-------- Raw data --------

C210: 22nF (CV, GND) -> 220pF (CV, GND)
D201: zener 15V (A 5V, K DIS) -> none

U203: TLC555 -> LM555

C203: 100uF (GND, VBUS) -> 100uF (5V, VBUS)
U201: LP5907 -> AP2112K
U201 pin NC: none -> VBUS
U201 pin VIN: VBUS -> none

--------

Within the records above, determine how many lines contain the word "VBUS". Respond with that number and no other text.

3